(Change detection outputs)
◆ ◆ ◆
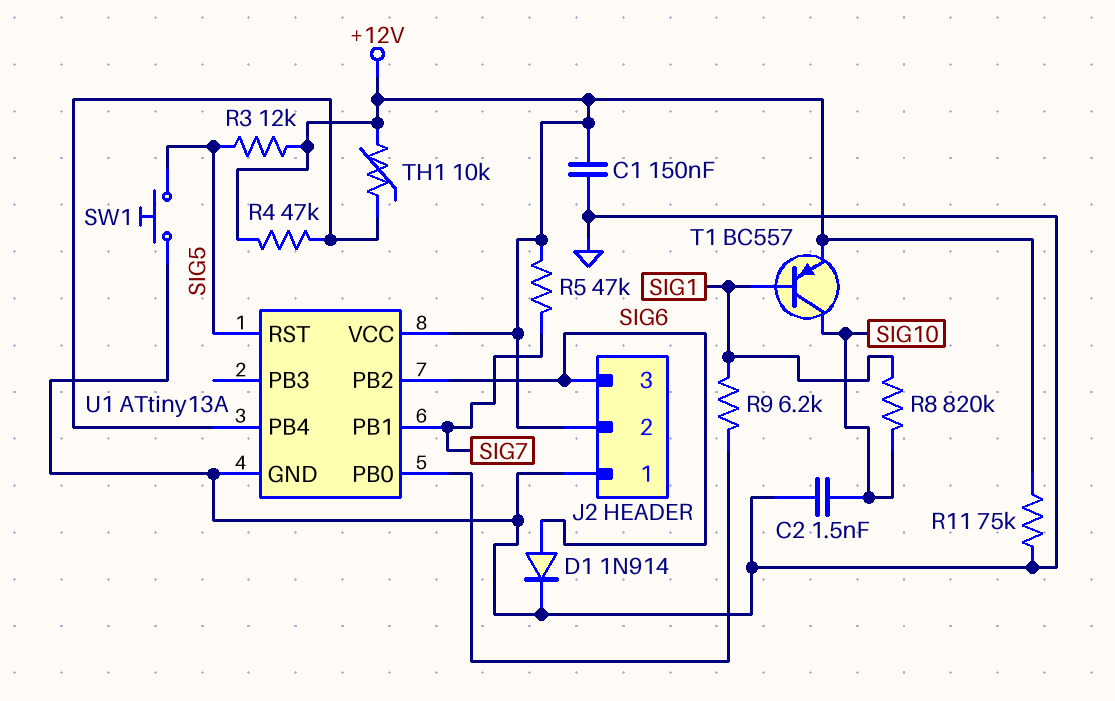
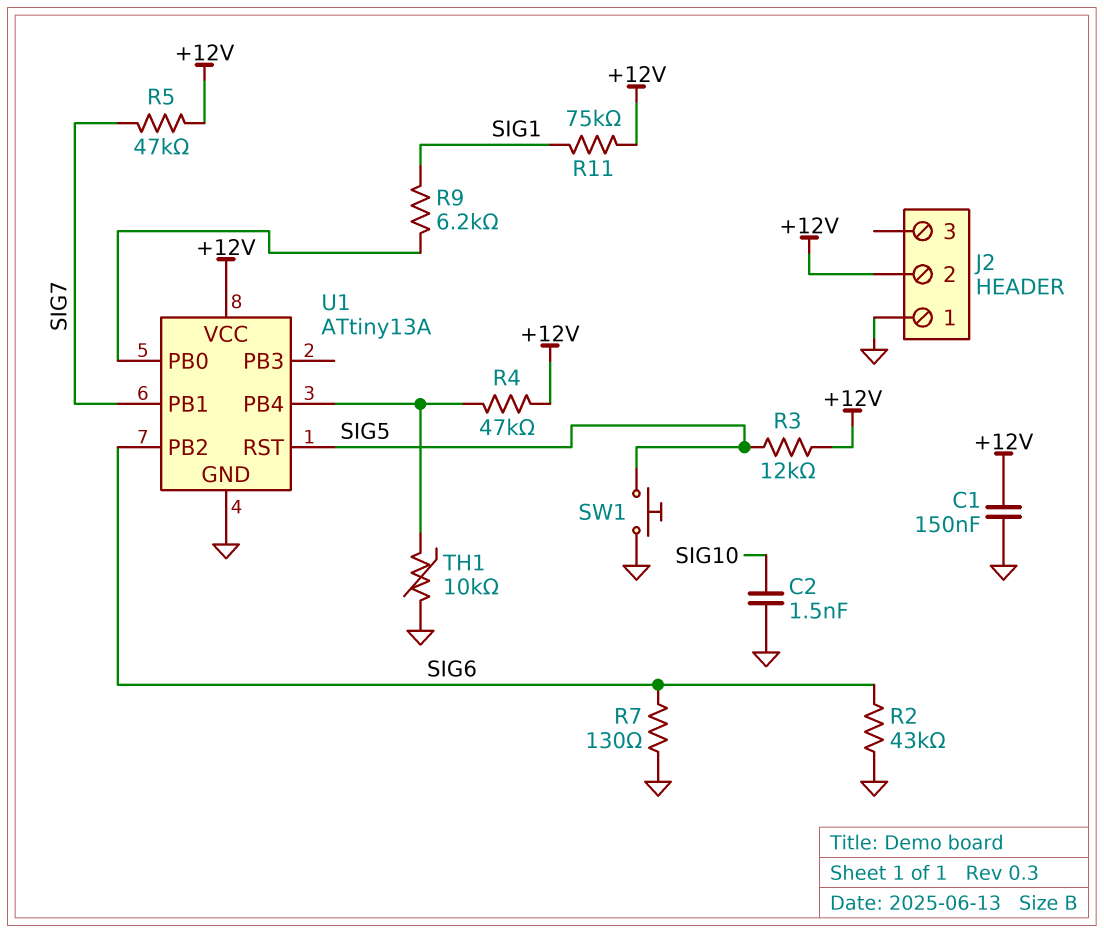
D1: diode 1N914 (A SIG6, K GND) -> none
J2 pin 3: SIG6 -> none
R2: none -> 43k (GND, SIG6)
R7: none -> 130 (GND, SIG6)
R8: 820k (SIG1, SIG10) -> none
R11: 75k (+12V, GND) -> 75k (+12V, SIG1)
T1: PNP BC557 (B SIG1, C SIG10, E +12V) -> none
TH1: 10k (+12V, U1/PB4) -> 10k (GND, U1/PB4)

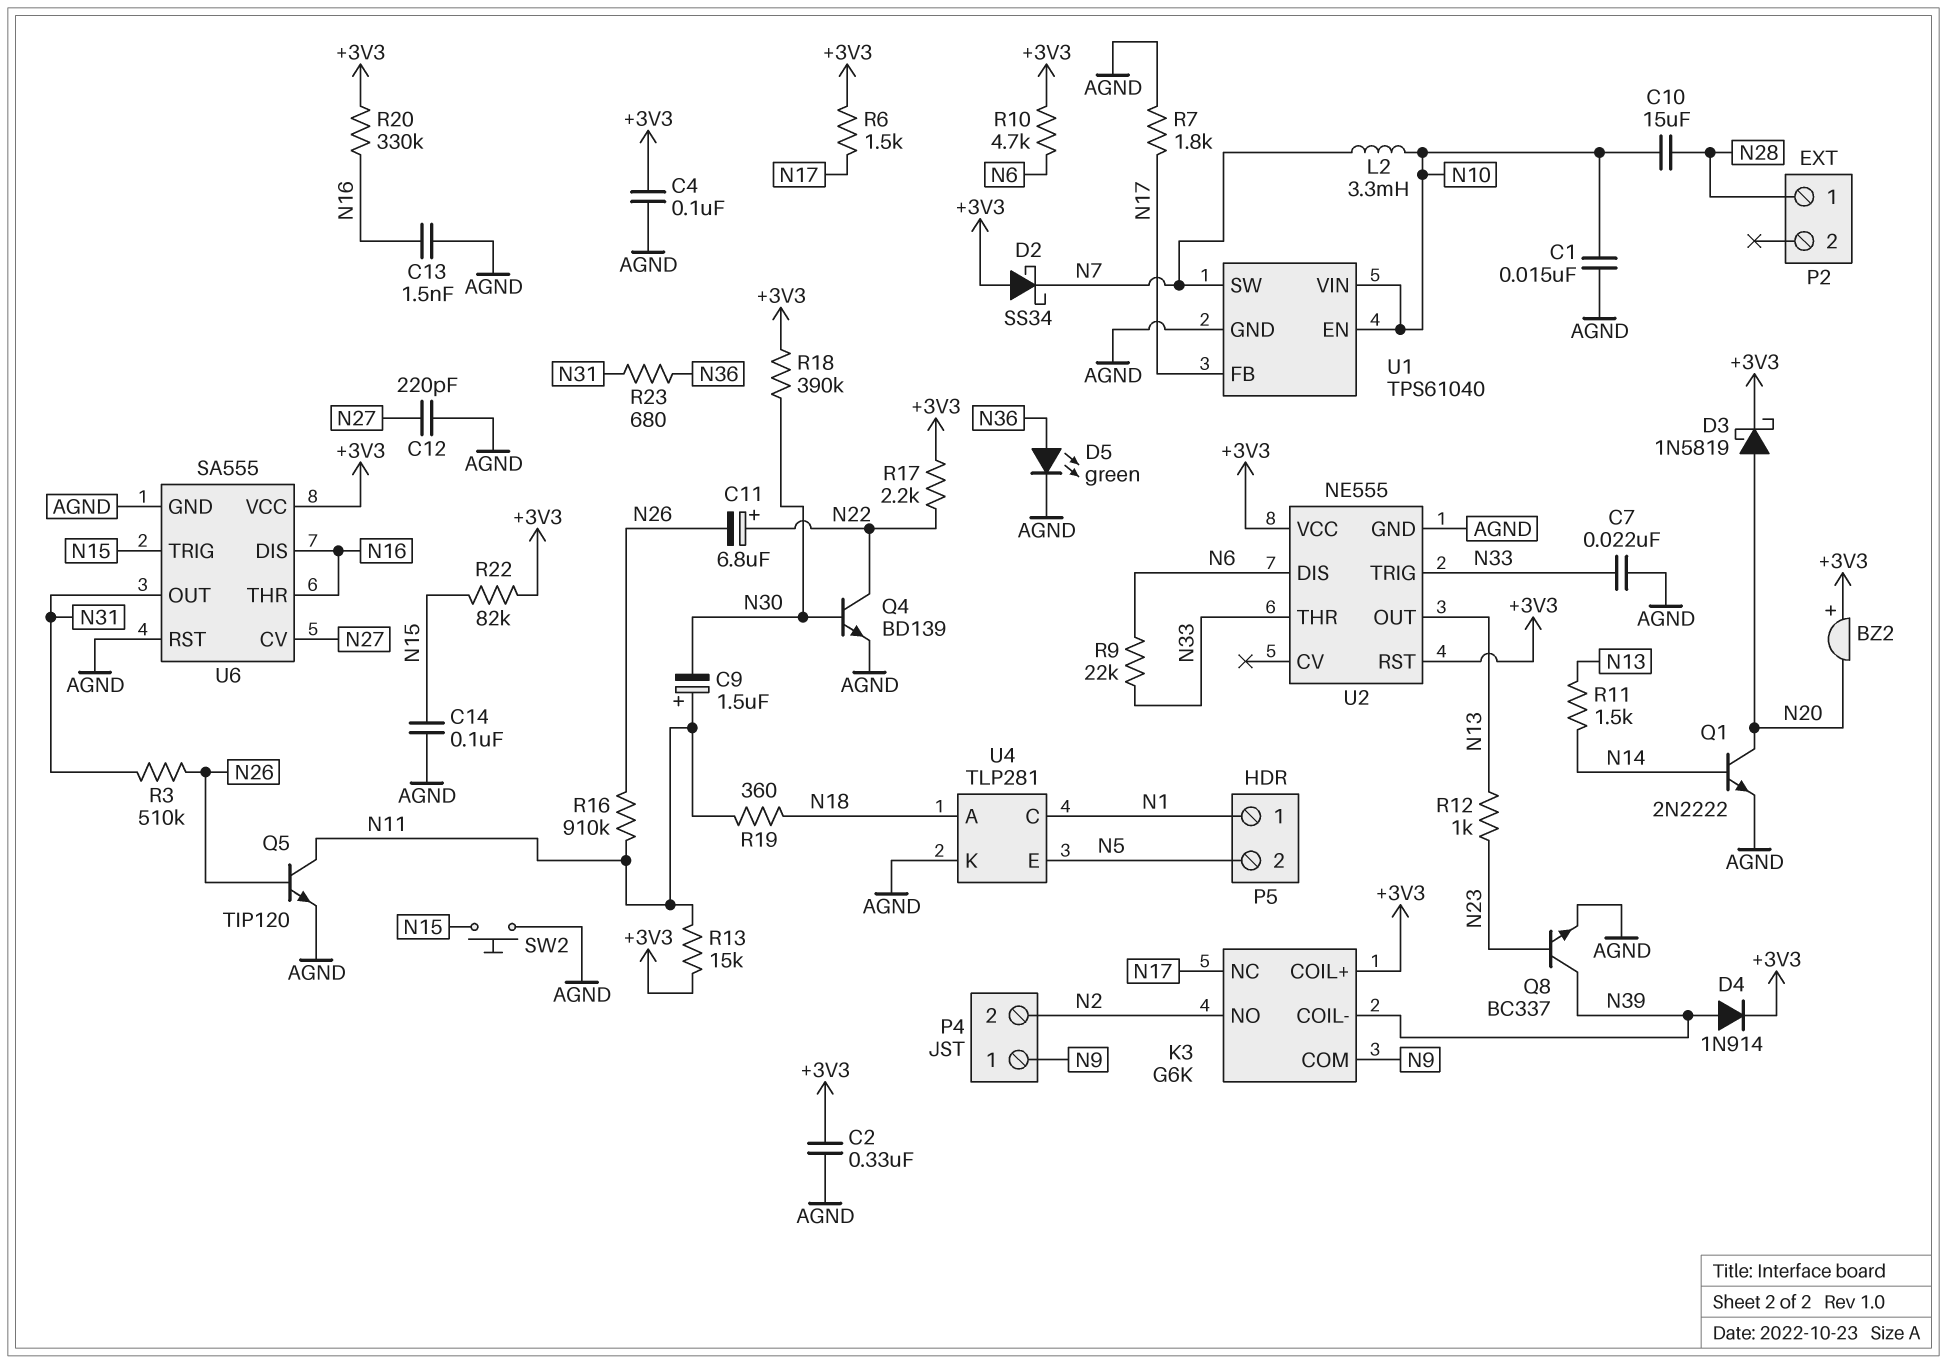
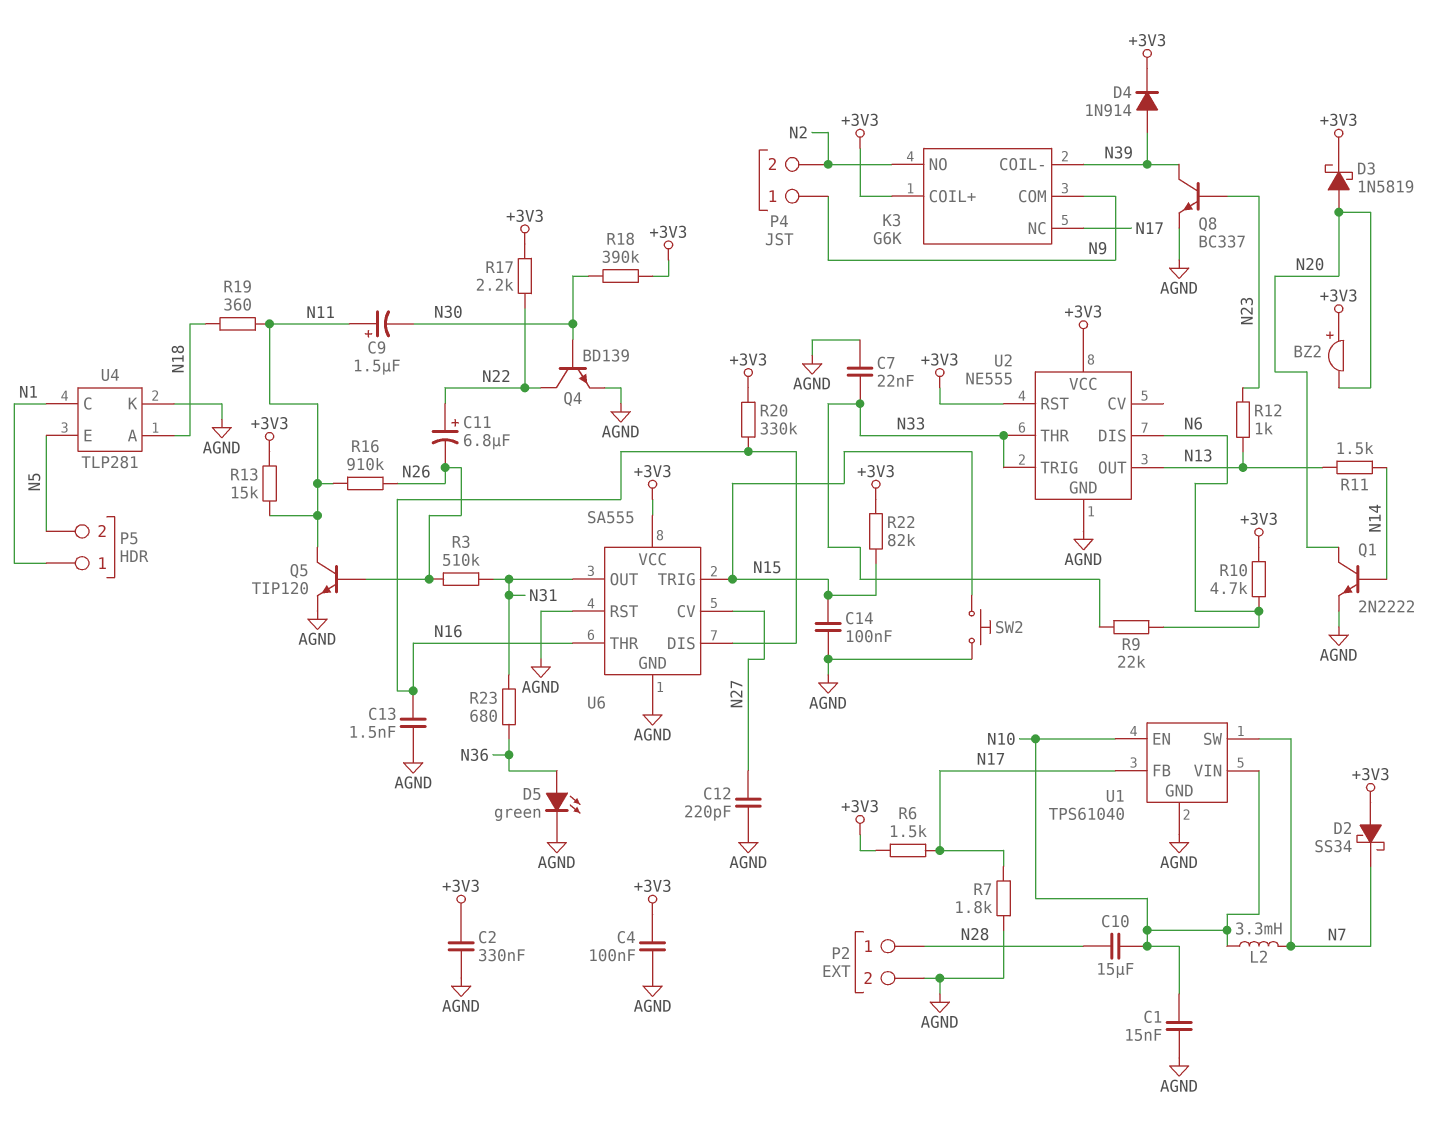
P2 pin 2: none -> AGND

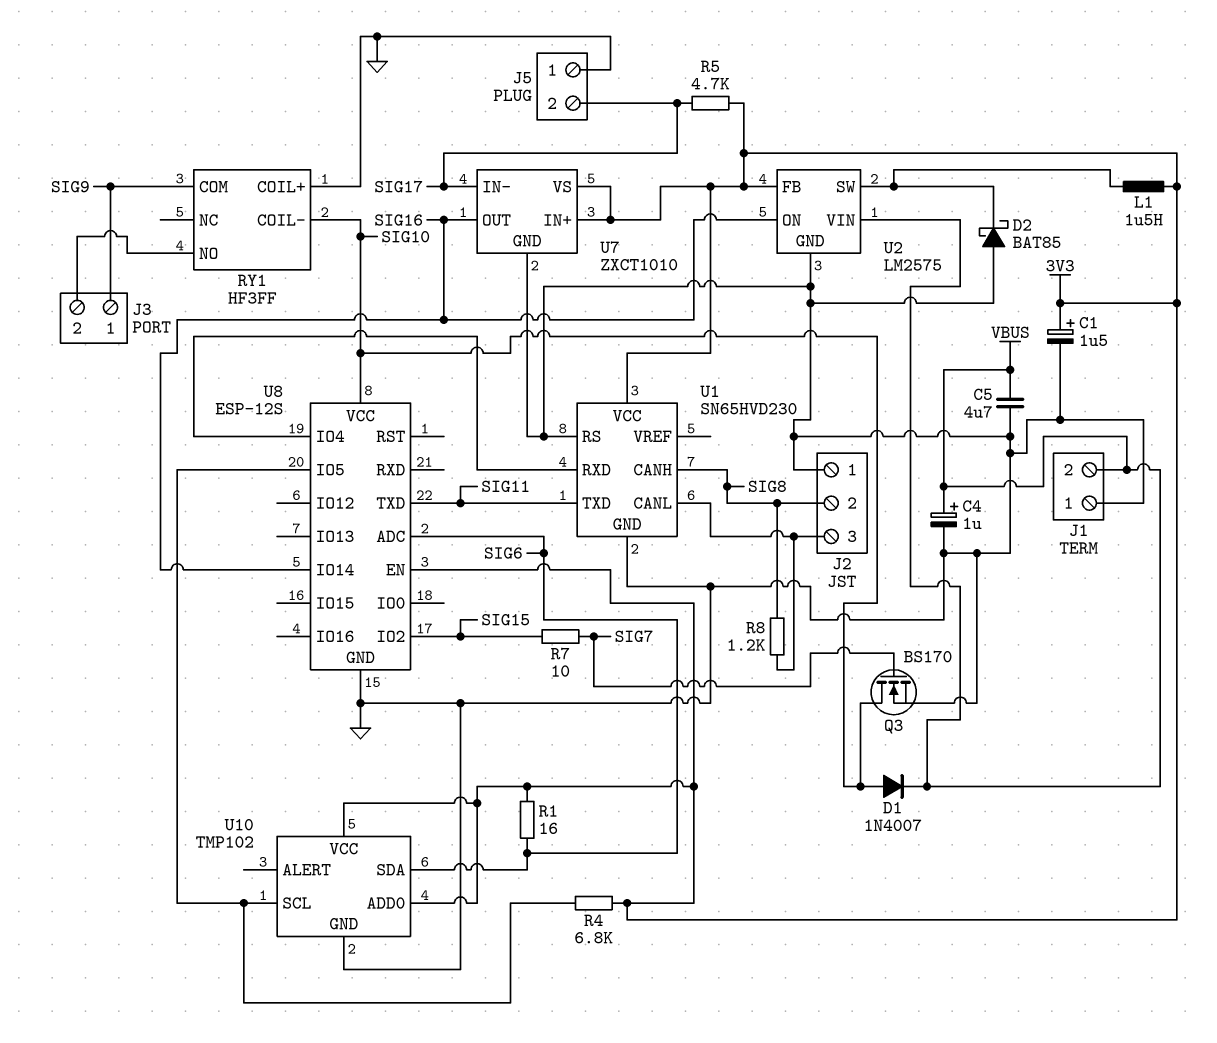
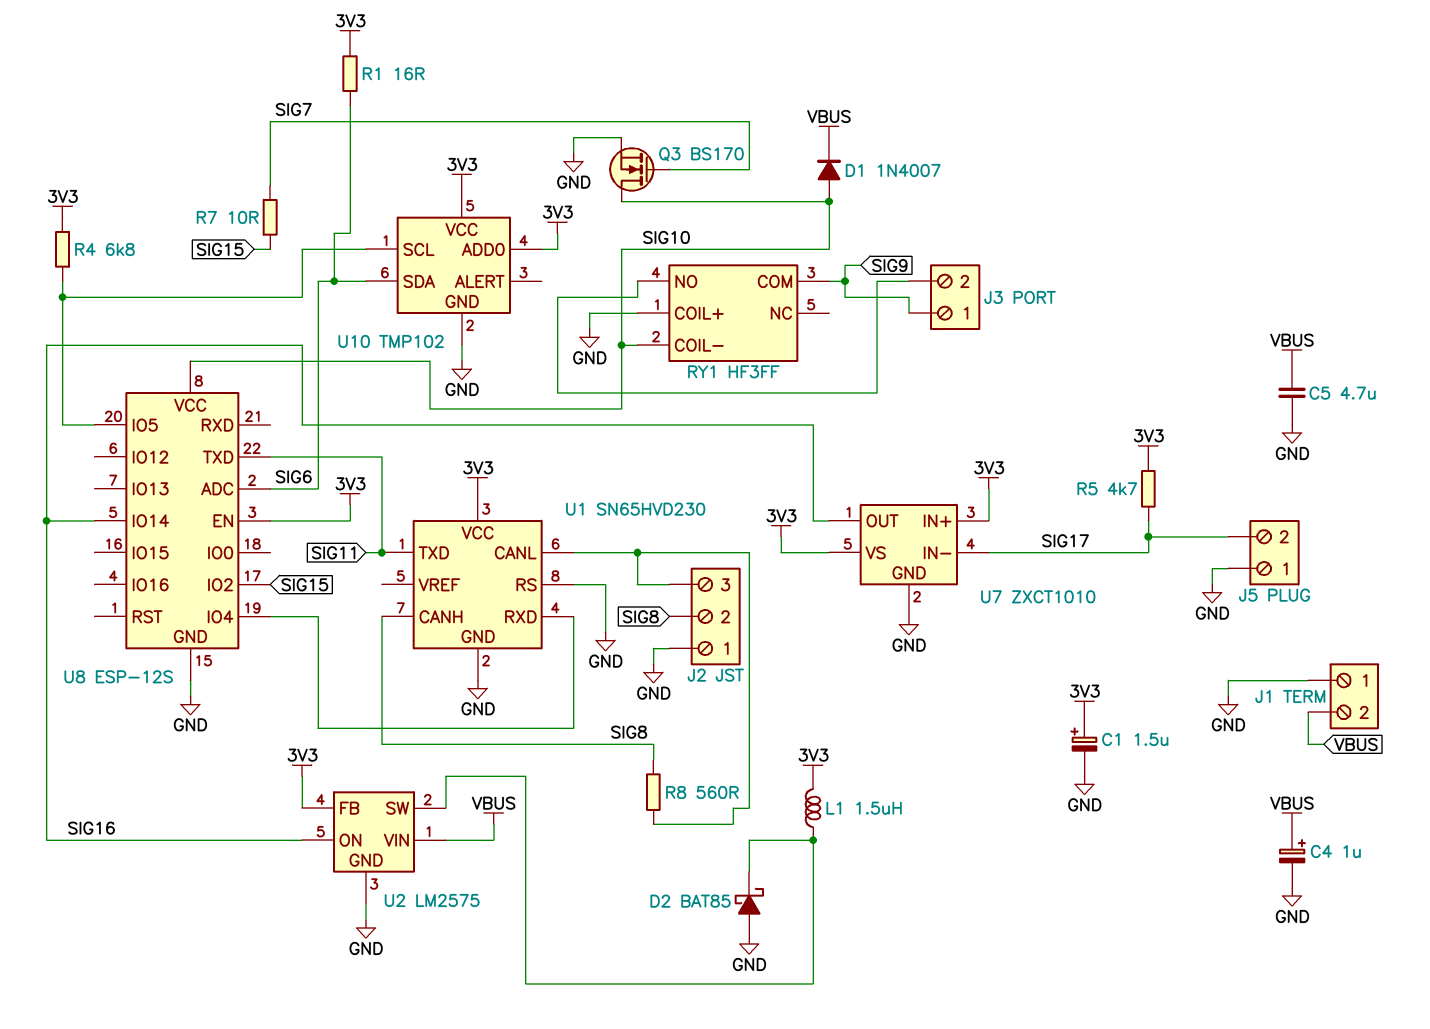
R8: 1.2k (J2/3, SIG8) -> 560 (J2/3, SIG8)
◆ ◆ ◆
An exact, picture-free copy of the entries is required.

D1: diode 1N914 (A SIG6, K GND) -> none
J2 pin 3: SIG6 -> none
R2: none -> 43k (GND, SIG6)
R7: none -> 130 (GND, SIG6)
R8: 820k (SIG1, SIG10) -> none
R11: 75k (+12V, GND) -> 75k (+12V, SIG1)
T1: PNP BC557 (B SIG1, C SIG10, E +12V) -> none
TH1: 10k (+12V, U1/PB4) -> 10k (GND, U1/PB4)

P2 pin 2: none -> AGND

R8: 1.2k (J2/3, SIG8) -> 560 (J2/3, SIG8)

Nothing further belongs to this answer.